(Records drawn from a dataset)
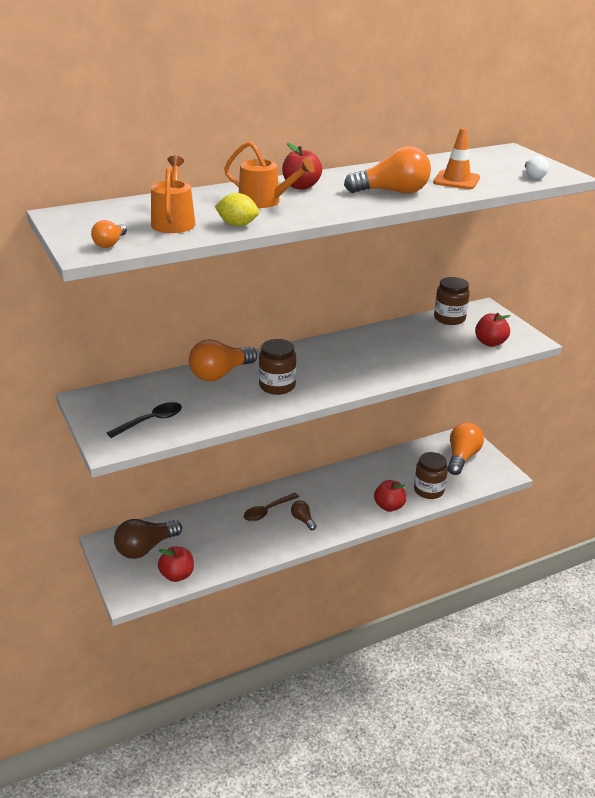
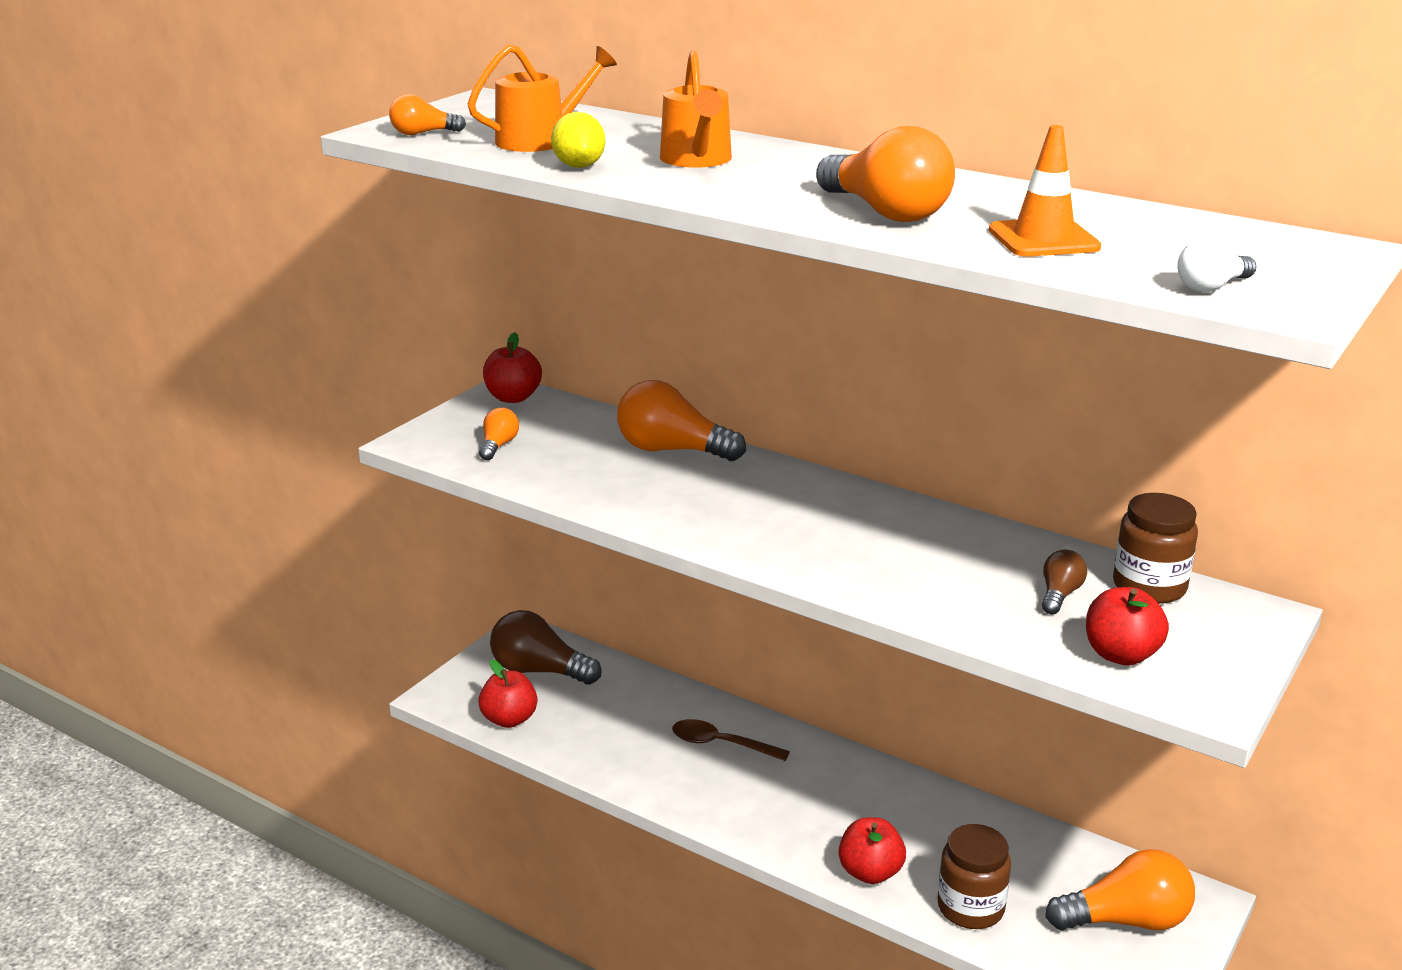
camera: 60 degrees right, 5 degrees down
(151, 421) = (498, 445): black spoon -> orange light bulb
(277, 386) = (692, 500): brown jar -> none
(301, 186) = (801, 164): red apple -> red apple (513, 397)
(303, 520) = (736, 787): brown light bulb -> brown light bulb (1059, 594)

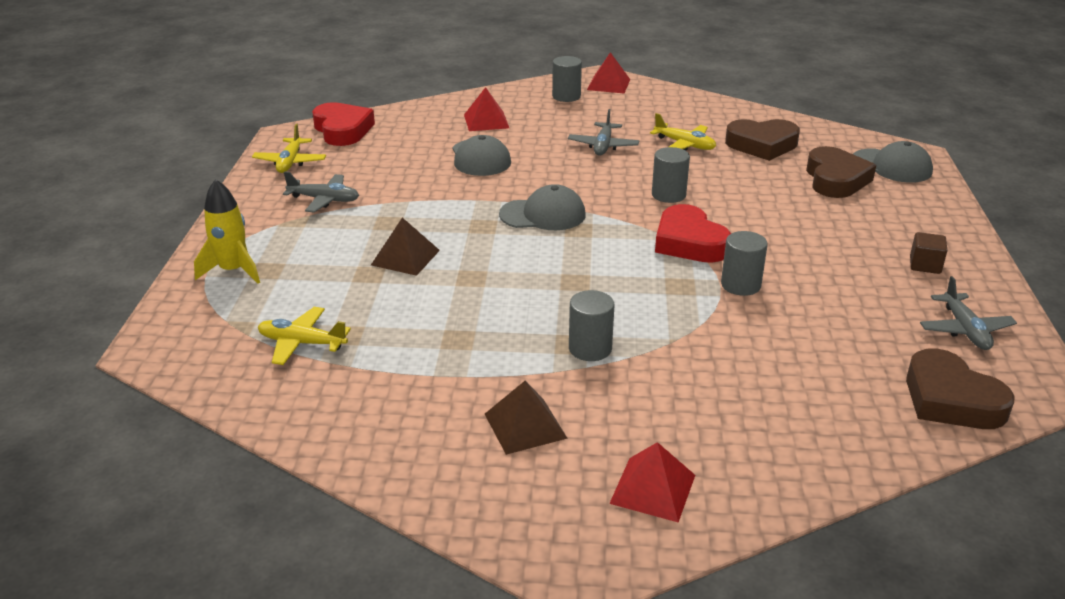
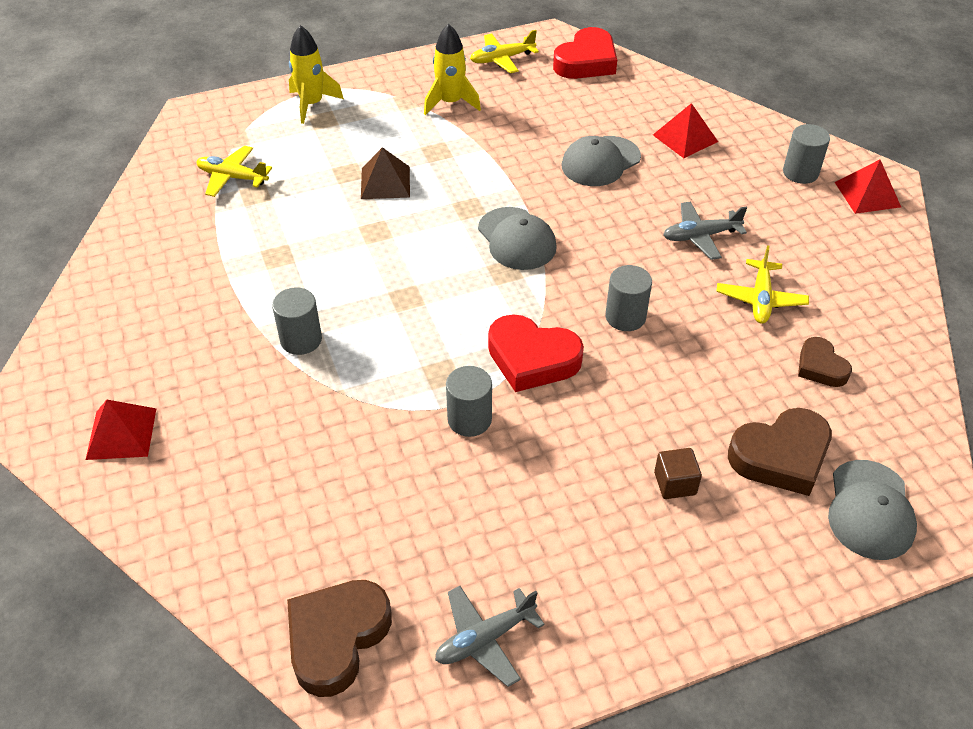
camera: 65 degrees right, 15 degrees up
(302, 343) = (232, 177): yellow plane -> yellow plane turned 60 degrees counterclockwise
(324, 200) = (450, 103): grey plane -> yellow rocket
(525, 425) = (176, 333): brown pyramid -> none
(689, 242) = (532, 359): red heart -> red heart turned 105 degrees counterclockwise
(762, 145) = (820, 367): brown heart -> brown heart, size x0.59
(925, 265) = (614, 581): brown cube -> brown cube (675, 483)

### WHAT THE TASK ASKS
Output all of the entries once more, word for word, with the images removed.

### TASK RESULT
camera: 60 degrees right, 5 degrees down
(151, 421) = (498, 445): black spoon -> orange light bulb
(277, 386) = (692, 500): brown jar -> none
(301, 186) = (801, 164): red apple -> red apple (513, 397)
(303, 520) = (736, 787): brown light bulb -> brown light bulb (1059, 594)

camera: 65 degrees right, 15 degrees up
(302, 343) = (232, 177): yellow plane -> yellow plane turned 60 degrees counterclockwise
(324, 200) = (450, 103): grey plane -> yellow rocket
(525, 425) = (176, 333): brown pyramid -> none
(689, 242) = (532, 359): red heart -> red heart turned 105 degrees counterclockwise
(762, 145) = (820, 367): brown heart -> brown heart, size x0.59
(925, 265) = (614, 581): brown cube -> brown cube (675, 483)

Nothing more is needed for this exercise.